INSTRUCTIONS FOR THE TASK.
Exactly reproduce the line that contains "R114: 22k (IN, LIGHT) -> 3.3k (IN, LIGHT)" and all lines after it in the entries below, through the very last line.

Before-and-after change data
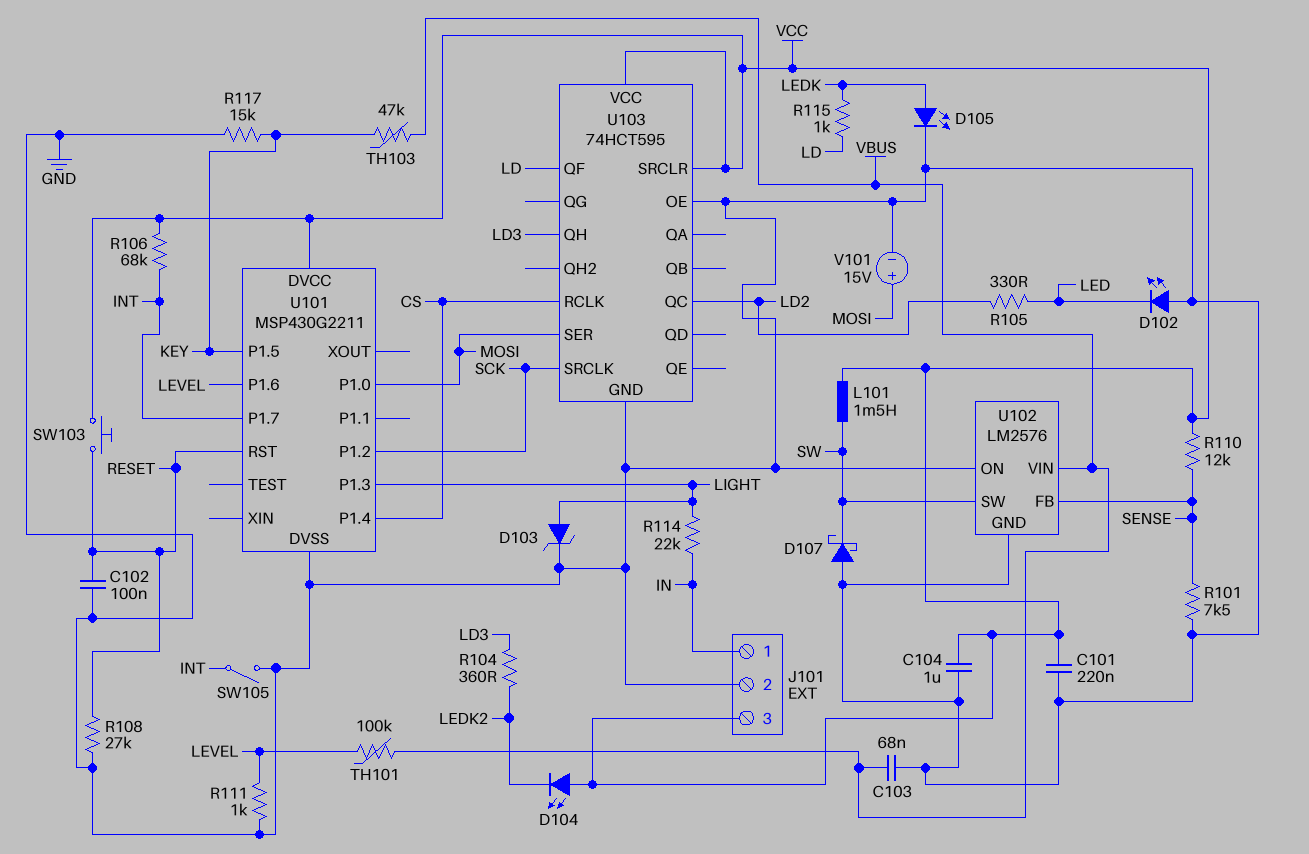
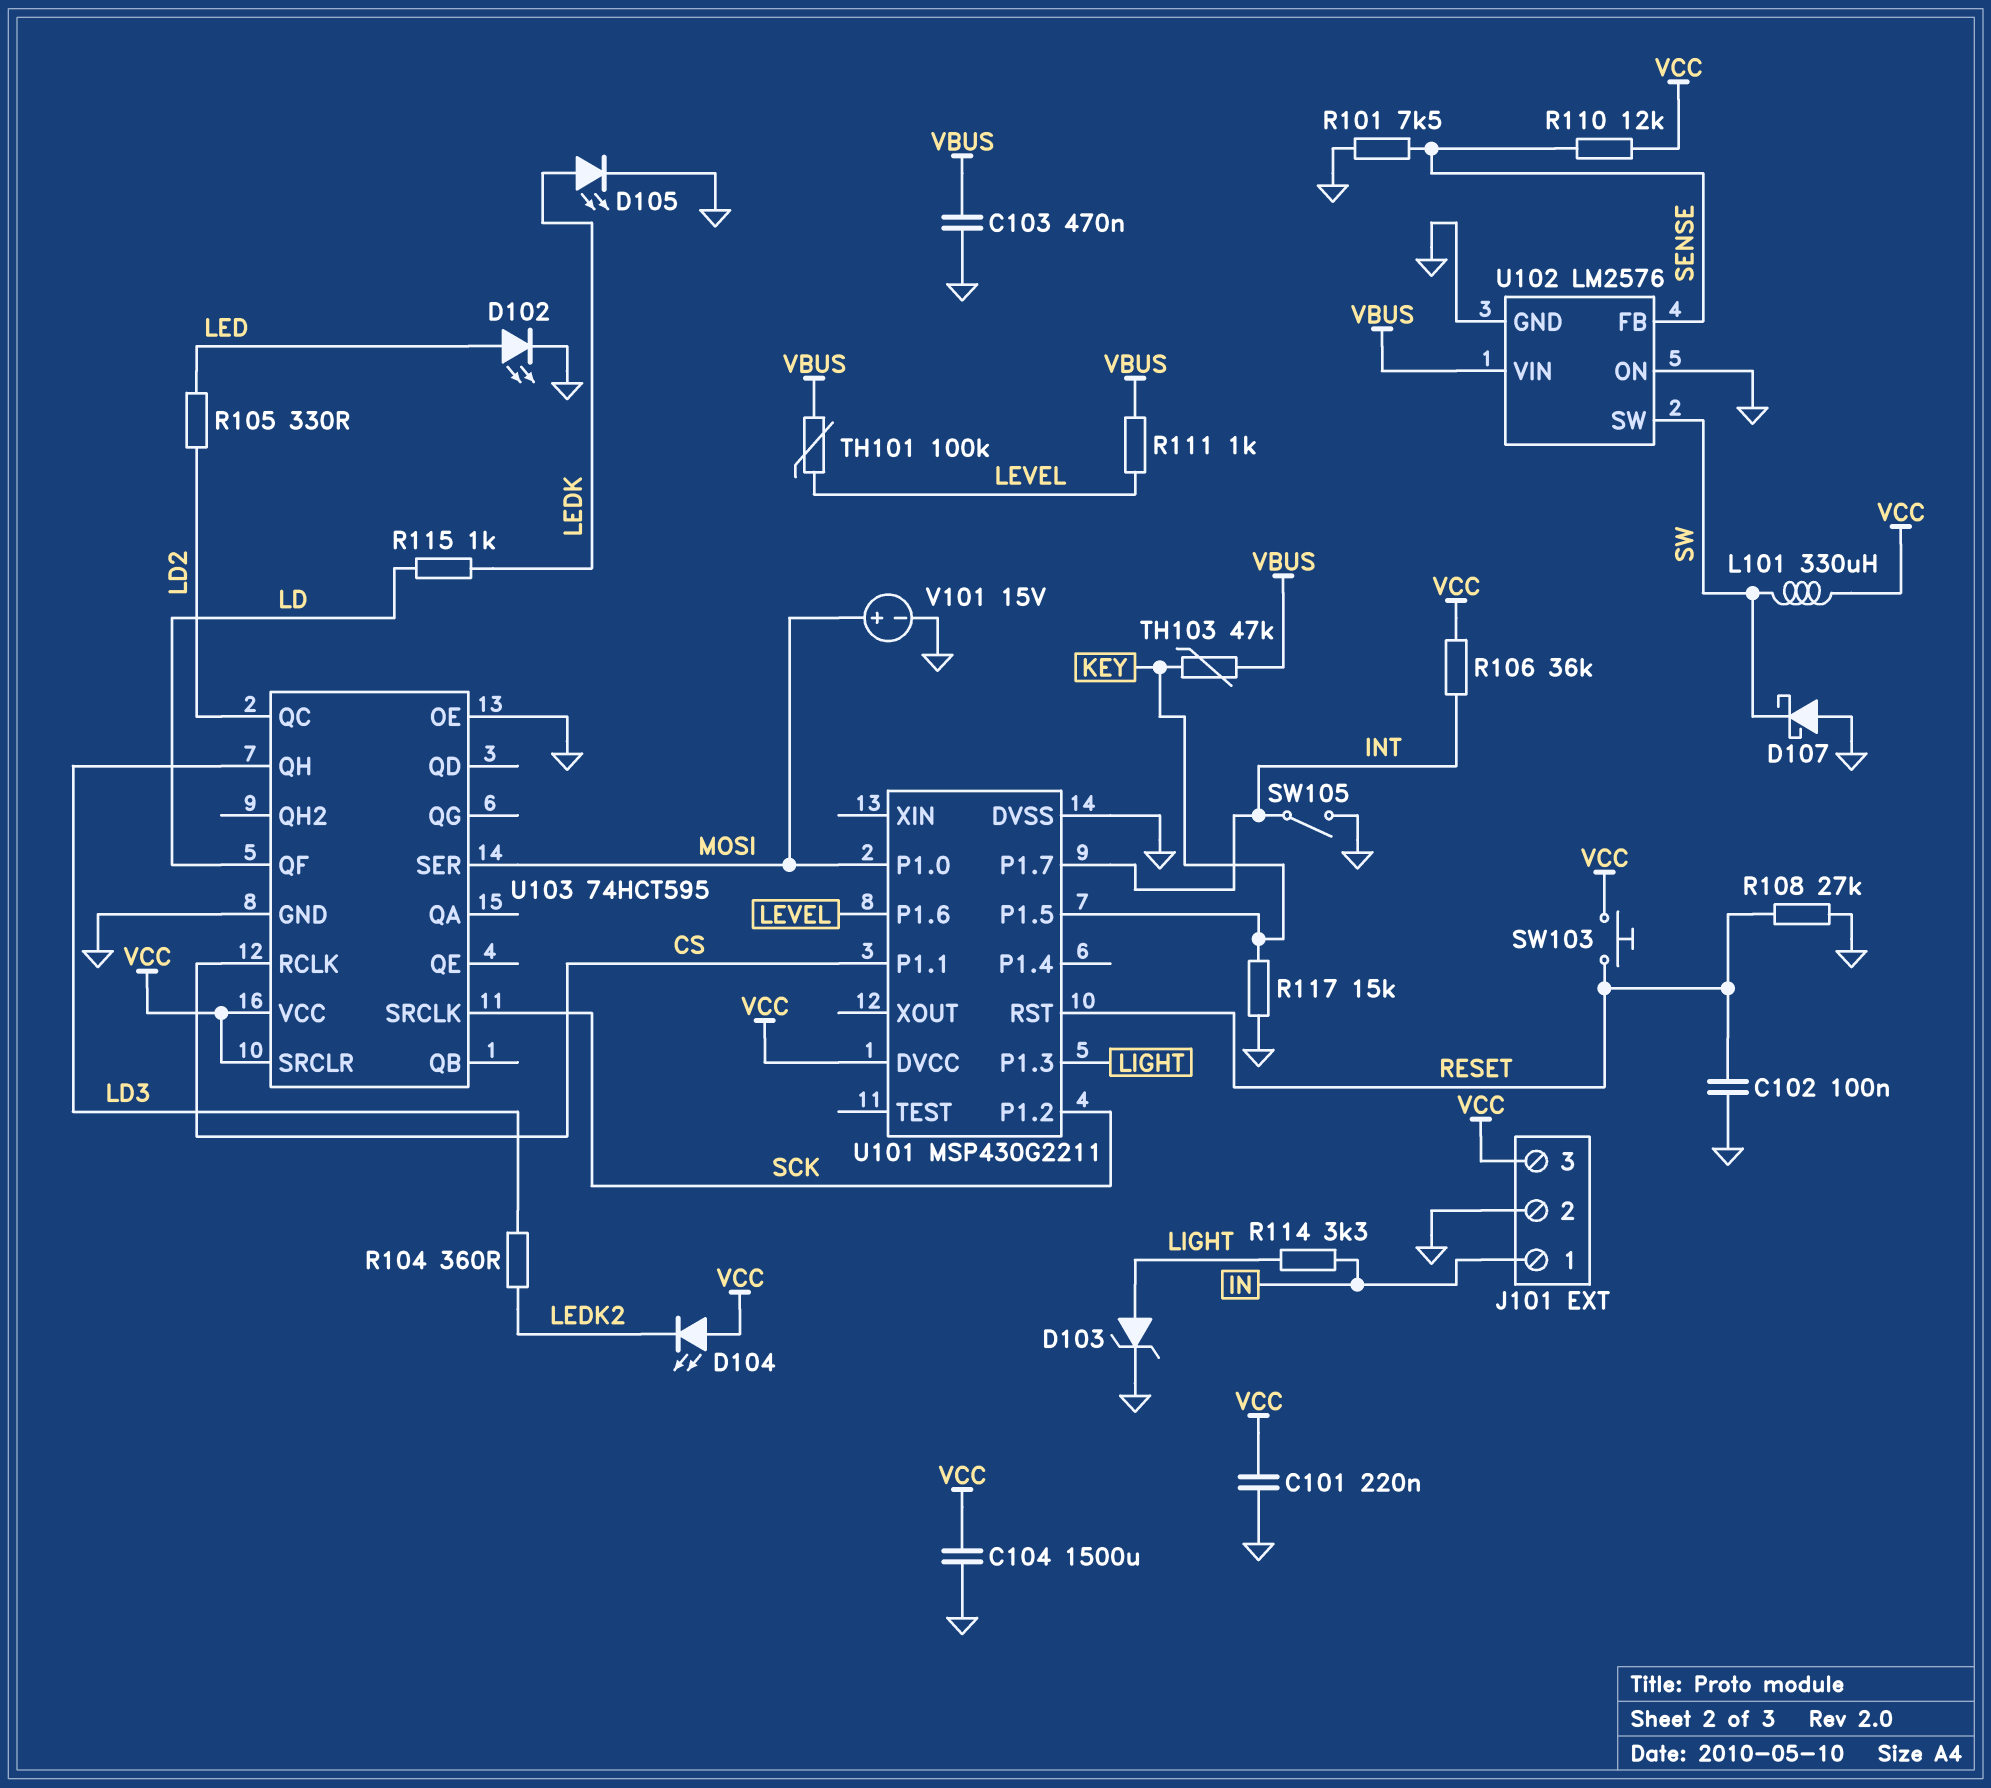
C103: 68nF (GND, VBUS) -> 470nF (GND, VBUS)
C104: 1uF (GND, VCC) -> 1500uF (GND, VCC)
D102: LED (A GND, K LED) -> LED (A LED, K GND)
L101: 1.5mH (SW, VCC) -> 330uH (SW, VCC)
R106: 68k (INT, VCC) -> 36k (INT, VCC)
R111: 1k (GND, LEVEL) -> 1k (LEVEL, VBUS)
R114: 22k (IN, LIGHT) -> 3.3k (IN, LIGHT)
U101 pin P1.1: none -> CS
U101 pin P1.4: CS -> none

ANSWER BELOW.
R114: 22k (IN, LIGHT) -> 3.3k (IN, LIGHT)
U101 pin P1.1: none -> CS
U101 pin P1.4: CS -> none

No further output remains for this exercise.